-- EXERCISE DESCRIPTION --
The response must consist of the lines below from the one with "D2: LED orange (A 5V, K N_2) -> none" through the one with "X102: 4MHz (X1, X2) -> 16MHz (X1, X2)", exactly as they appear and with both ends kept.

Change listing data:

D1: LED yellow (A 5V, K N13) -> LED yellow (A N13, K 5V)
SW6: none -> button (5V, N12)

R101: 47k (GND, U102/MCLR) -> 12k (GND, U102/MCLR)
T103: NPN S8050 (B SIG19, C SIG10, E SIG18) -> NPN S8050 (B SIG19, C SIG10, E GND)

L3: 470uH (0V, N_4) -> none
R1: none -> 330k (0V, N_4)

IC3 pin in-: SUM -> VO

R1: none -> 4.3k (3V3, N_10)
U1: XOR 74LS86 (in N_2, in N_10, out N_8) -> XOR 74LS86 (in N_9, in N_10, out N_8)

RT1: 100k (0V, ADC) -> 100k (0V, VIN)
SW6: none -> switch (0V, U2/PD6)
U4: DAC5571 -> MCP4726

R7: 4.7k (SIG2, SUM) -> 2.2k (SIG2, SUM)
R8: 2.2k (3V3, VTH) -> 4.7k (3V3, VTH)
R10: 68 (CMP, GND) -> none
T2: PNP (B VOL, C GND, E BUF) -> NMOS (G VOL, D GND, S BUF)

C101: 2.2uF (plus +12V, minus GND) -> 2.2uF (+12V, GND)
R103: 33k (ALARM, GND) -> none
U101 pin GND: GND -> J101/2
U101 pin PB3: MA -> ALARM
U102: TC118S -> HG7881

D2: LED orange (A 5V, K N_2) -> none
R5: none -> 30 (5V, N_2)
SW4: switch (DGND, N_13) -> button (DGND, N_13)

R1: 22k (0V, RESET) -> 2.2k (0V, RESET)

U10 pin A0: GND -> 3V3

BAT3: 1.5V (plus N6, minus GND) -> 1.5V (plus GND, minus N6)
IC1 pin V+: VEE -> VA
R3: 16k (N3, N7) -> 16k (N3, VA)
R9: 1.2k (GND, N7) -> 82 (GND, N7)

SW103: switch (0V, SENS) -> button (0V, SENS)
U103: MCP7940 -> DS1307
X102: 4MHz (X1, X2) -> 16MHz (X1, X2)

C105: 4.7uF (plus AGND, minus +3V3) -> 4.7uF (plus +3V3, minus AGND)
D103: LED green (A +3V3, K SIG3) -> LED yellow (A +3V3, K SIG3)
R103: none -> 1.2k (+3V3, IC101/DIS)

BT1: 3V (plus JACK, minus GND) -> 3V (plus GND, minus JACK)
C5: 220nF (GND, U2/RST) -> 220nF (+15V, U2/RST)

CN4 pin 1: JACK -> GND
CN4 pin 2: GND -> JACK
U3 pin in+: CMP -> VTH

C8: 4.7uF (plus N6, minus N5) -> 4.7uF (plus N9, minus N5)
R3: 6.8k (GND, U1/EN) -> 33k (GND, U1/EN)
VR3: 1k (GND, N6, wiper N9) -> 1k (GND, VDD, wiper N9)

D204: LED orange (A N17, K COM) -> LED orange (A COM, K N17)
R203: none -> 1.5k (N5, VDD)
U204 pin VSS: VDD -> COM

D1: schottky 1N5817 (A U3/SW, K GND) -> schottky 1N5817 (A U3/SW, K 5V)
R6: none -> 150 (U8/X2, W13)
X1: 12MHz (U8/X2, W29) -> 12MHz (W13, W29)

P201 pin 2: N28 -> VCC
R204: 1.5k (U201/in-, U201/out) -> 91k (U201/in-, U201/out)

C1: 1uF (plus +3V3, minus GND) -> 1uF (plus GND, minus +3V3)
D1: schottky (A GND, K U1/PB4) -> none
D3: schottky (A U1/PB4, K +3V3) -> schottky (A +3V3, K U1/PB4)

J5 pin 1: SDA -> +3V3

-- EXERCISE ANSWER --
D2: LED orange (A 5V, K N_2) -> none
R5: none -> 30 (5V, N_2)
SW4: switch (DGND, N_13) -> button (DGND, N_13)

R1: 22k (0V, RESET) -> 2.2k (0V, RESET)

U10 pin A0: GND -> 3V3

BAT3: 1.5V (plus N6, minus GND) -> 1.5V (plus GND, minus N6)
IC1 pin V+: VEE -> VA
R3: 16k (N3, N7) -> 16k (N3, VA)
R9: 1.2k (GND, N7) -> 82 (GND, N7)

SW103: switch (0V, SENS) -> button (0V, SENS)
U103: MCP7940 -> DS1307
X102: 4MHz (X1, X2) -> 16MHz (X1, X2)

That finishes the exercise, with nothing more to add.